What the task requires:
Turn everything from the line containing "Cusco: 19:01 -> 19:05" down to the line containing "Bamako: 11:50 -> none", both included, into a JSON list of strings with one string per line and blank lines left out.

Task inputs:
>> BEGIN

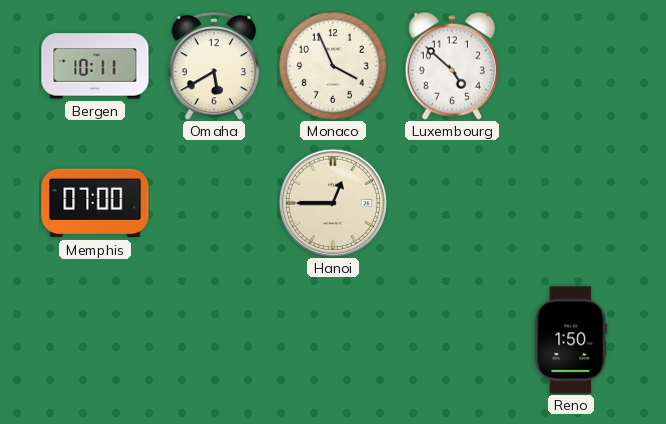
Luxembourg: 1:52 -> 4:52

>> END
>> BEGIN

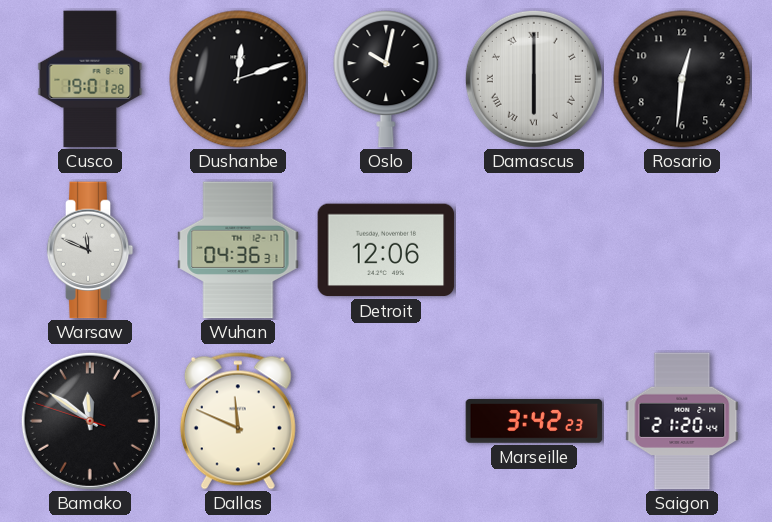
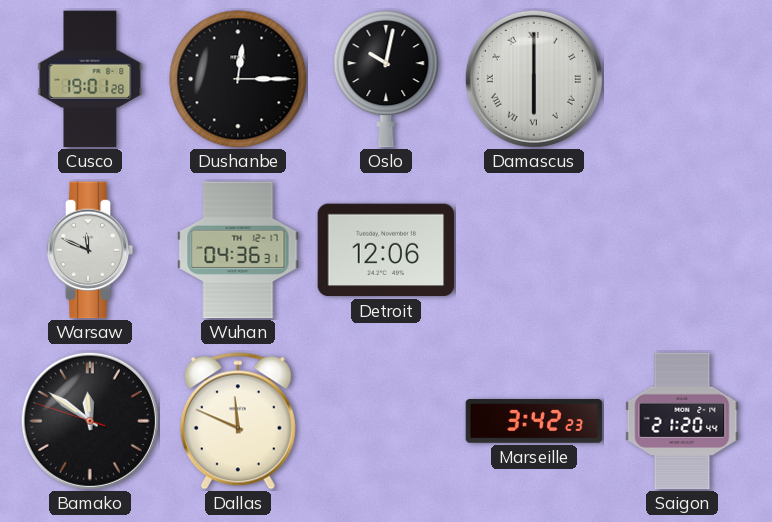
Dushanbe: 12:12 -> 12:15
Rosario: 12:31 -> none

>> END
>> BEGIN

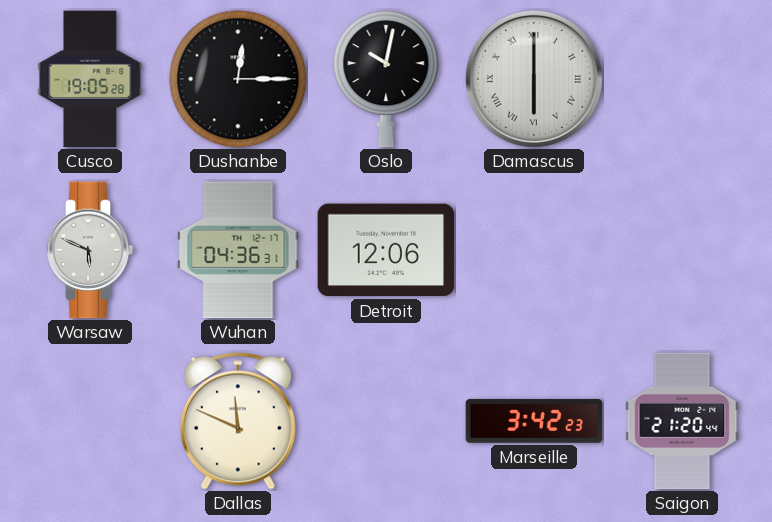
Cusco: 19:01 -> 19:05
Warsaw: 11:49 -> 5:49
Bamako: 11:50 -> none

>> END

Reply:
[
  "Cusco: 19:01 -> 19:05",
  "Warsaw: 11:49 -> 5:49",
  "Bamako: 11:50 -> none"
]